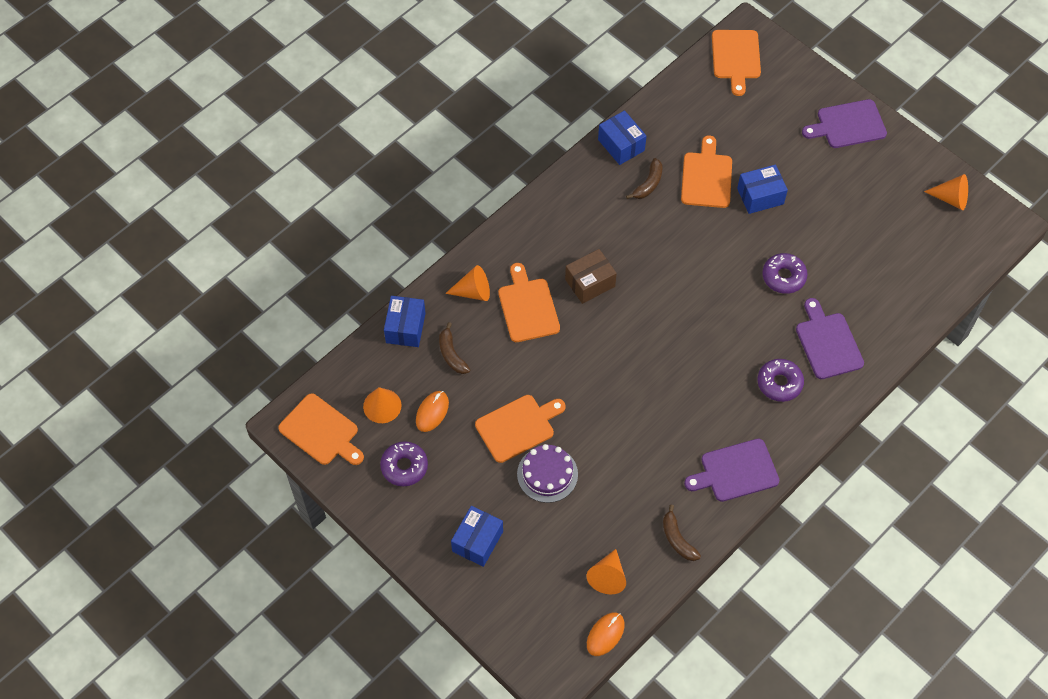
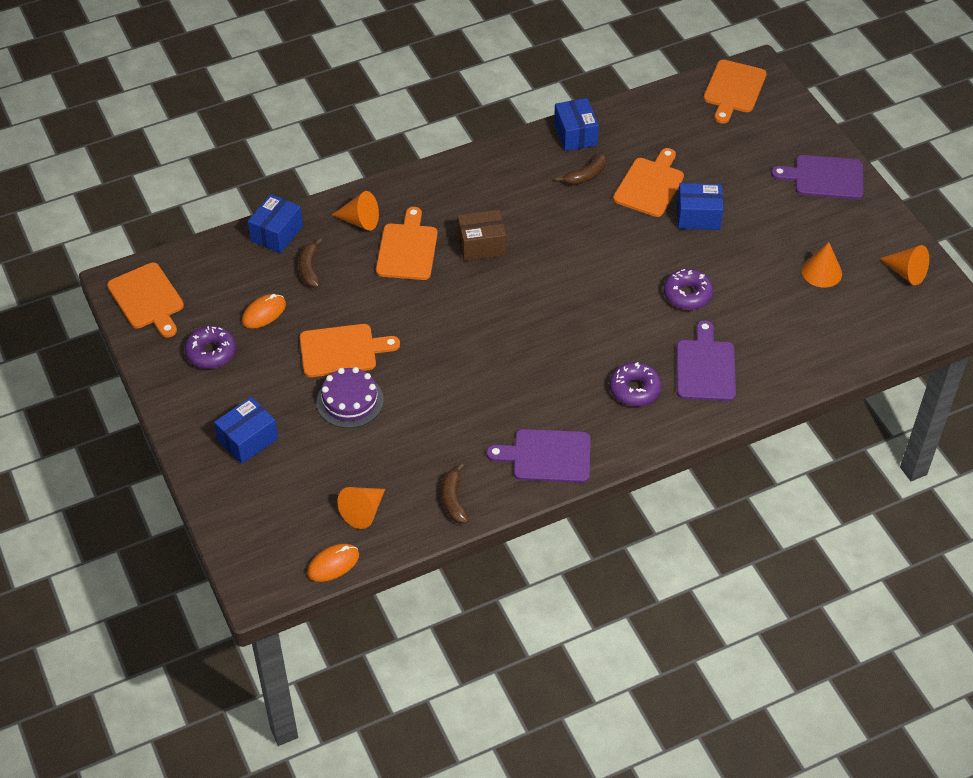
camera: 20 degrees right, 10 degrees down
(382, 406) = (218, 293): orange cone -> orange cone (821, 272)

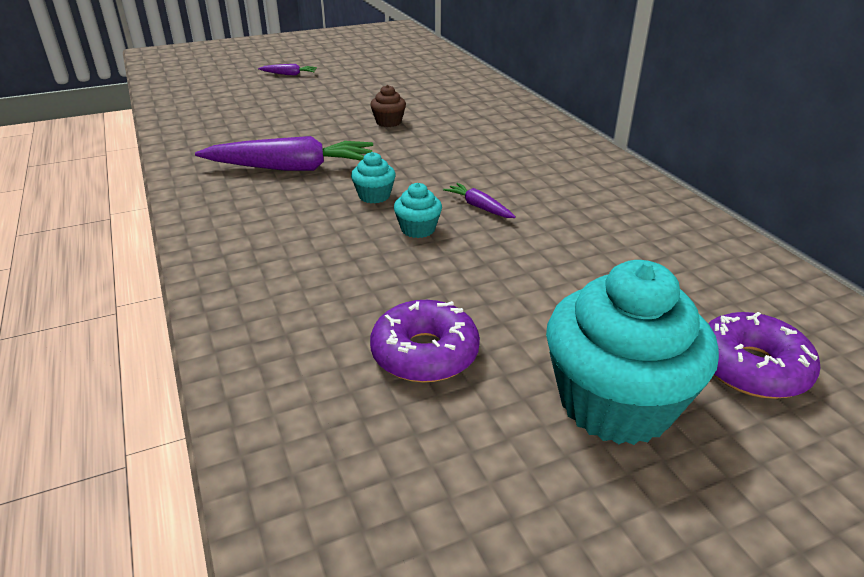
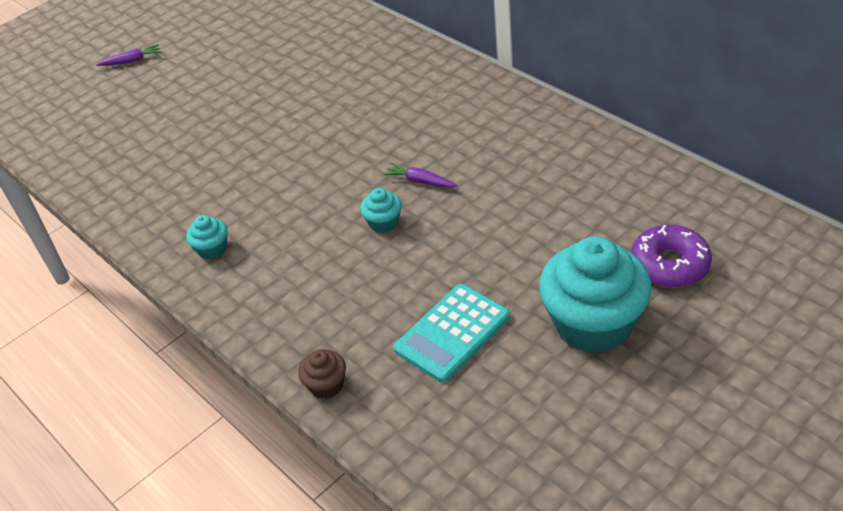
camera: 15 degrees left, 10 degrees up
(291, 168) = (229, 191): purple carrot -> none
(374, 196) = (325, 199): turquoise cupcake -> turquoise cupcake (212, 249)
(388, 122) = (281, 101): brown cupcake -> brown cupcake (326, 385)
(425, 353) = (452, 333): purple donut -> turquoise calculator

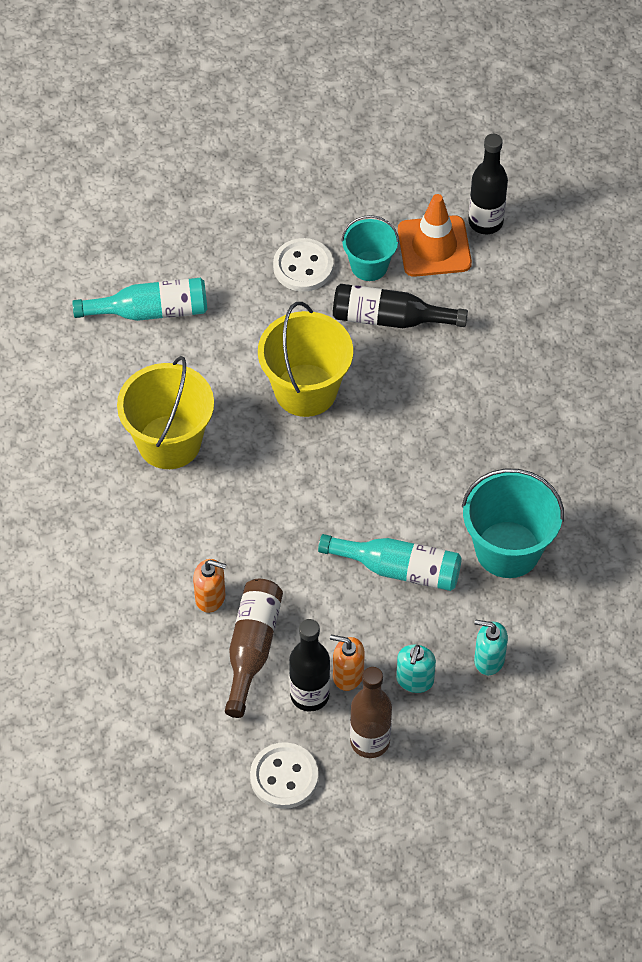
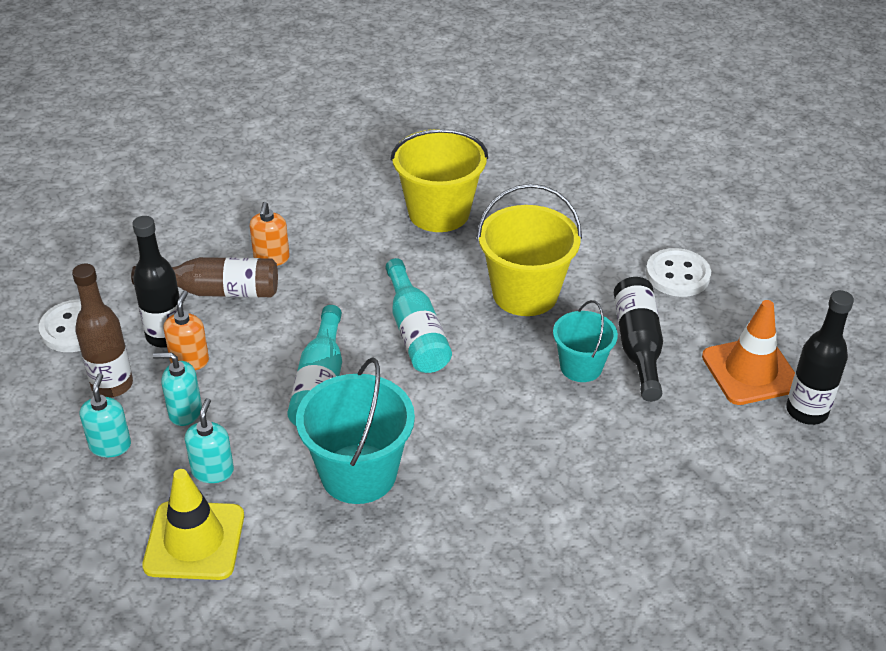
camera: 80 degrees right, 15 degrees down
(150, 311) = (582, 184): turquoise bottle -> turquoise bottle (416, 332)
(369, 266) = (700, 322): turquoise bucket -> turquoise bucket (581, 367)
(447, 741) = (110, 445): none -> turquoise soap dispenser
(564, 675) = (194, 541): none -> yellow traffic cone

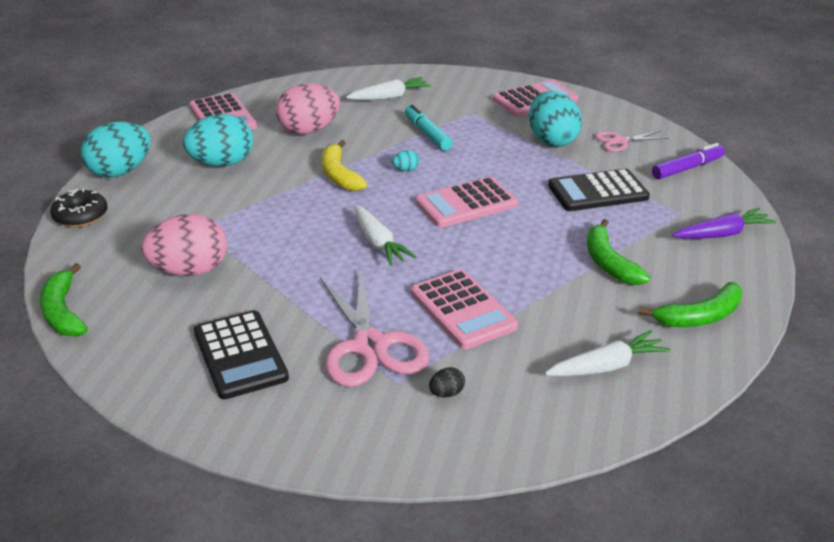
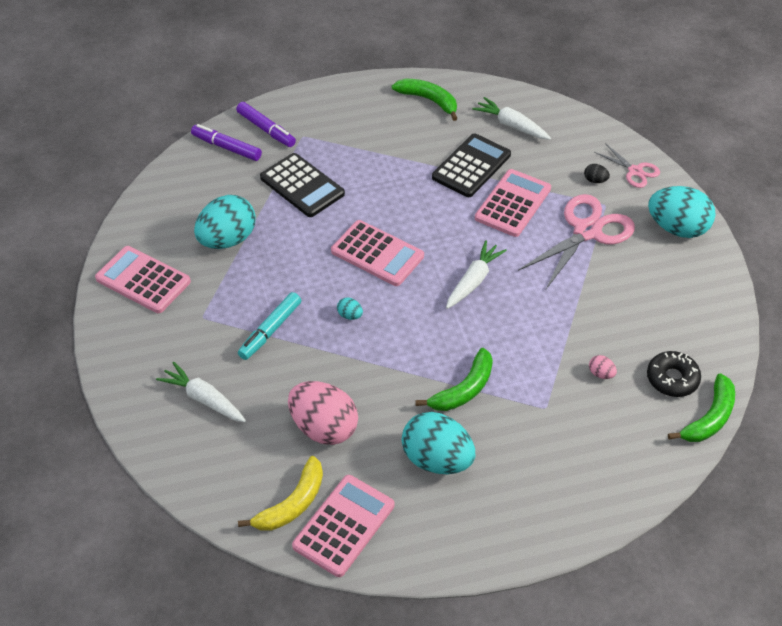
camera: 120 degrees left, 15 degrees up
(80, 216) = (601, 509): black donut -> black donut (672, 379)
(120, 172) = (513, 536): turquoise egg -> turquoise egg (677, 228)
(190, 271) = (601, 374): pink egg -> pink egg, size x0.40
(240, 355) = (653, 289): black calculator -> black calculator (471, 166)
(339, 175) = (392, 357): yellow banana -> yellow banana (292, 504)
(609, 262) = (400, 153): green banana -> green banana (463, 389)
(620, 141) = (201, 197): pink scissors -> pink scissors (635, 171)
(704, 195) = (266, 129): none -> purple marker
(721, 234) = (319, 110): purple carrot -> none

* _WHAT TO WORK ON_
Of all the entries above, how many lines contain the string "donut"? Answer with the number only.

* _ANSWER AREA_
2